→ Try it
Where the material below has a line containing "camera: 65 degrees left, 10 degrees up", start repeating exactly, and keep going through the line containing "(837, 284) = (344, 122): red", with no other lines.

→ Excerpted data
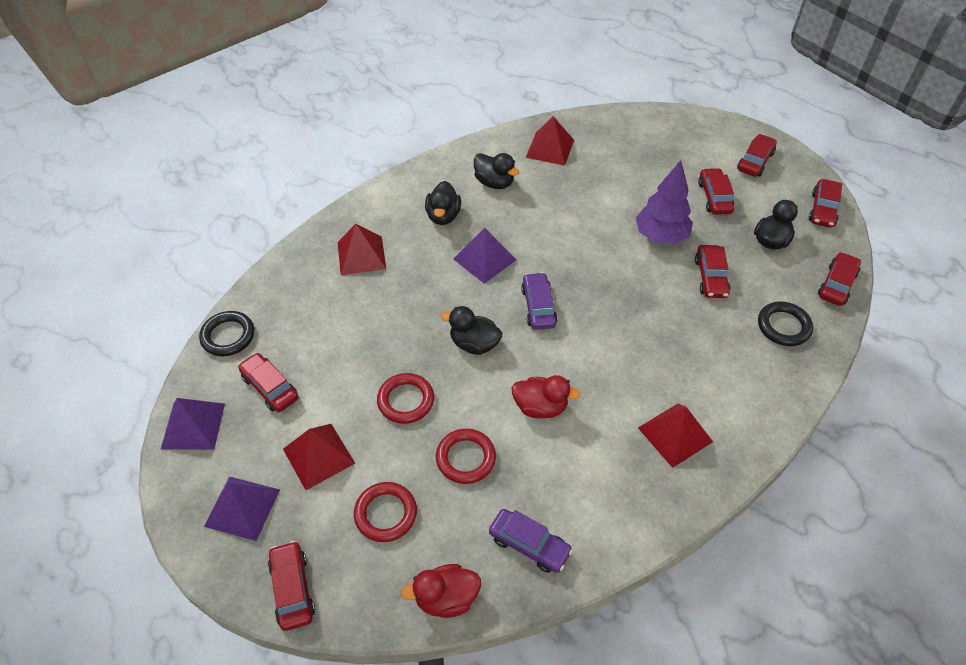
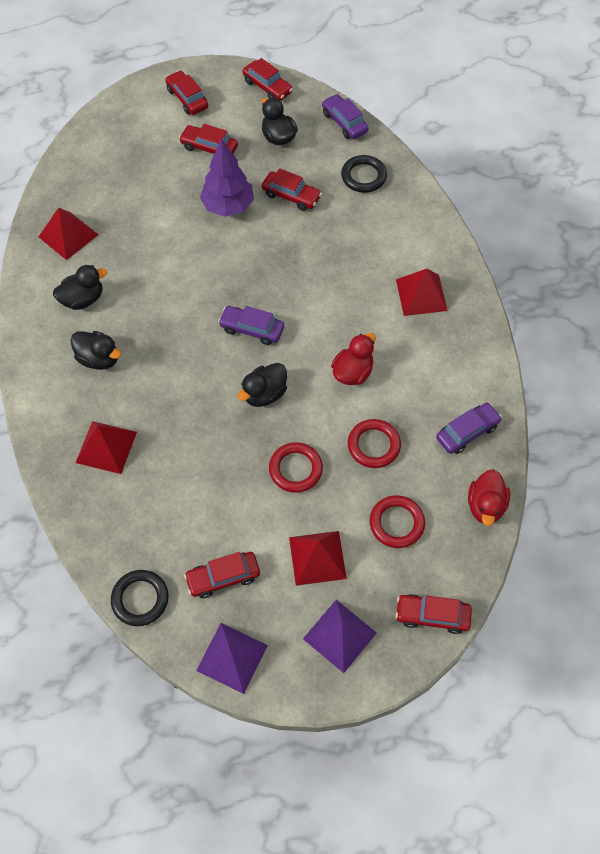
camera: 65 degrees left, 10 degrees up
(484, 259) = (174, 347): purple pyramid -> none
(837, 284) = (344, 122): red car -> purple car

---

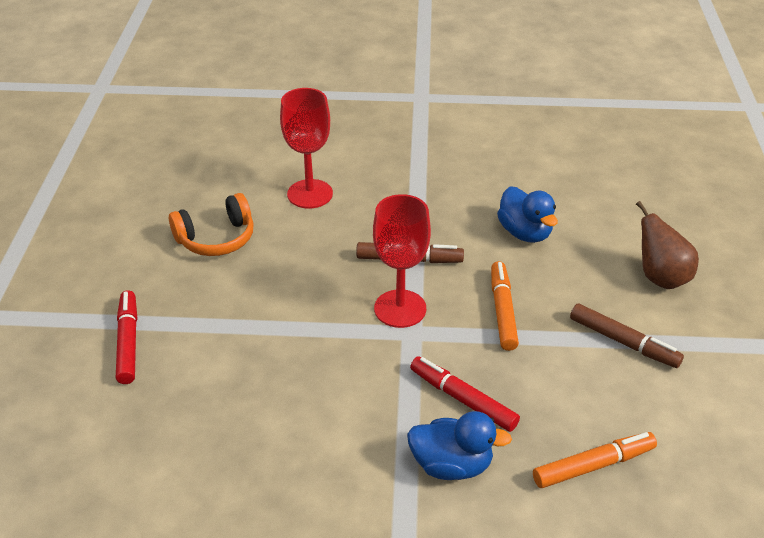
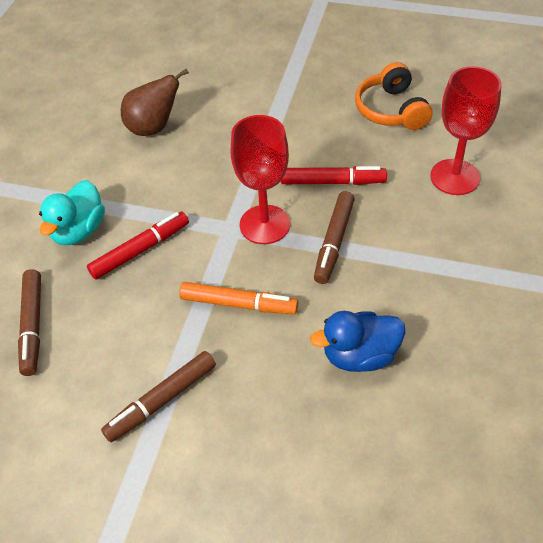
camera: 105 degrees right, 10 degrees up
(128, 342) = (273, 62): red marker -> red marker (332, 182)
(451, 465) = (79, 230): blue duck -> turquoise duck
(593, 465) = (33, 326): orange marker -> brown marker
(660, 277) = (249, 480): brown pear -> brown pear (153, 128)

--

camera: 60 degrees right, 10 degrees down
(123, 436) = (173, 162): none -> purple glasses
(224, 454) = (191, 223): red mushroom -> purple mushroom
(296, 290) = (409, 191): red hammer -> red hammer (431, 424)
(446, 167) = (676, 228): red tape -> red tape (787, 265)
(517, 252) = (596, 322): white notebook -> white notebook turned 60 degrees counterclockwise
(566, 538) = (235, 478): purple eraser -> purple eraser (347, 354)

→ Task result
camera: 65 degrees left, 10 degrees up
(484, 259) = (174, 347): purple pyramid -> none
(837, 284) = (344, 122): red car -> purple car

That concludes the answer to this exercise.